Determine which lines of the records include the word "plate", and copy them.

## Data for processing
* * * * * * *

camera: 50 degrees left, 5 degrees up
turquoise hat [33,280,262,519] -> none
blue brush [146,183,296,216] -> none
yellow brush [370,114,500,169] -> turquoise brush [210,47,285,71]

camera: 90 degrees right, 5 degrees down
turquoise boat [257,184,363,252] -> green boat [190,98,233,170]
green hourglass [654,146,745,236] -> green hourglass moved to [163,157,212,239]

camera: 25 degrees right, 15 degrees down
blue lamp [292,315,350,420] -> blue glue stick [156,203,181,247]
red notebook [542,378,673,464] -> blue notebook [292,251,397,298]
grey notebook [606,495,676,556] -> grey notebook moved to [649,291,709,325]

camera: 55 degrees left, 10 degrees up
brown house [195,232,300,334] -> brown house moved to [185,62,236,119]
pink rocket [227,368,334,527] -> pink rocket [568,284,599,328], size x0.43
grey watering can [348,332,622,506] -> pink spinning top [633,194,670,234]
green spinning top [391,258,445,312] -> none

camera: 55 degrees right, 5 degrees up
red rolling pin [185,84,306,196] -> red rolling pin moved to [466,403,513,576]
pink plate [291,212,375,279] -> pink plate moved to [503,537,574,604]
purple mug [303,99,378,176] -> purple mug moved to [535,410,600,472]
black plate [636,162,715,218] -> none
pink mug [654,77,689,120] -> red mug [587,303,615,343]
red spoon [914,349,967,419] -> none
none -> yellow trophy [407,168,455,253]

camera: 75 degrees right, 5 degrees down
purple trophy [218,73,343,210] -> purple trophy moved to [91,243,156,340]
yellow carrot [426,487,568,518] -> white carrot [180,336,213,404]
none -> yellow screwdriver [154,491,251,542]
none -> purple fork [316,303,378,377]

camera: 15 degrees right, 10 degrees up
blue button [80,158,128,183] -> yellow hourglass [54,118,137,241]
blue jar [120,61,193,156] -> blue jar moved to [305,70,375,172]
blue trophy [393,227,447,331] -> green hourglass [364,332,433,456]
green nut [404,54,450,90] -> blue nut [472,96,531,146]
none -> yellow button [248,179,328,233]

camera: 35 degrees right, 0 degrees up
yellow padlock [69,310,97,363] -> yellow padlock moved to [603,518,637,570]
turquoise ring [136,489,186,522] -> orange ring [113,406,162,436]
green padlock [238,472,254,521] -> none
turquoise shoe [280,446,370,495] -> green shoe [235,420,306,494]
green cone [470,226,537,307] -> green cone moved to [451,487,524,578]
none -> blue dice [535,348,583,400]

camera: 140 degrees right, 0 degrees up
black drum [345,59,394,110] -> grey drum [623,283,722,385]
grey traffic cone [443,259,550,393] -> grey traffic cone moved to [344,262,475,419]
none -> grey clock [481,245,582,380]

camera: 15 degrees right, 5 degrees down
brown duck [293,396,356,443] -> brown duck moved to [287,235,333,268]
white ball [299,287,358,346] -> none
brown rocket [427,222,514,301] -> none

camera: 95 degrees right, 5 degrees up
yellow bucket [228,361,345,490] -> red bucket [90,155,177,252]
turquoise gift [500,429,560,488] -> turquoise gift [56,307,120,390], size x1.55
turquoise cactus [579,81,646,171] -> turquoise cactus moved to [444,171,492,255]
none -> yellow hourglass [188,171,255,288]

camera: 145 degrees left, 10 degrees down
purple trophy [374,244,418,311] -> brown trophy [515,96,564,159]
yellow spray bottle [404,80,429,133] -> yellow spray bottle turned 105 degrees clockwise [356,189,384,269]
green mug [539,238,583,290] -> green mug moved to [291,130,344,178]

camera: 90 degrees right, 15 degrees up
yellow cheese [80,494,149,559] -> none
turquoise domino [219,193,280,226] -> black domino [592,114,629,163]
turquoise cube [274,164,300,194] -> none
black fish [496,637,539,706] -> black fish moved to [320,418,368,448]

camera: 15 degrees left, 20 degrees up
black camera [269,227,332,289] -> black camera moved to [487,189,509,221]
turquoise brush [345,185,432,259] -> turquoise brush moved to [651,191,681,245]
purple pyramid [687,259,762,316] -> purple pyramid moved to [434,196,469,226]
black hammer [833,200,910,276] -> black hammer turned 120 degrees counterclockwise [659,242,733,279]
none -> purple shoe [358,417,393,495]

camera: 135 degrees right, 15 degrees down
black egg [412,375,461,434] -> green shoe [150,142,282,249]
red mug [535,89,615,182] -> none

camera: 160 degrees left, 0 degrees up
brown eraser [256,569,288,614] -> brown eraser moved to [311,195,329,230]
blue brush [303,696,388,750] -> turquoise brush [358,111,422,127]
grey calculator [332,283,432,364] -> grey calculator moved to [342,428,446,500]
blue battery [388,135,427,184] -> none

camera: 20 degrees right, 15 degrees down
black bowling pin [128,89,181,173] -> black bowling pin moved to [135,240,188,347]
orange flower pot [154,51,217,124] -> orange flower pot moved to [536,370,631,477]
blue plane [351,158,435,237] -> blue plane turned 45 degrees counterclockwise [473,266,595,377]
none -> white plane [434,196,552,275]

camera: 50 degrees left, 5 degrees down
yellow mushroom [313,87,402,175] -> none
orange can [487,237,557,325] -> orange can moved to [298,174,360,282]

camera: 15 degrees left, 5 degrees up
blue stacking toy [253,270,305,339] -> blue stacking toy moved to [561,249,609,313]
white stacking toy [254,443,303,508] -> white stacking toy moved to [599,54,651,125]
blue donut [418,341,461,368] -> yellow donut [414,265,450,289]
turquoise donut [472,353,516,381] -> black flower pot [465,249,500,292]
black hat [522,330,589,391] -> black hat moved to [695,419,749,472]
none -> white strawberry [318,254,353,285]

* * * * * * *

## Reply
pink plate [291,212,375,279] -> pink plate moved to [503,537,574,604]
black plate [636,162,715,218] -> none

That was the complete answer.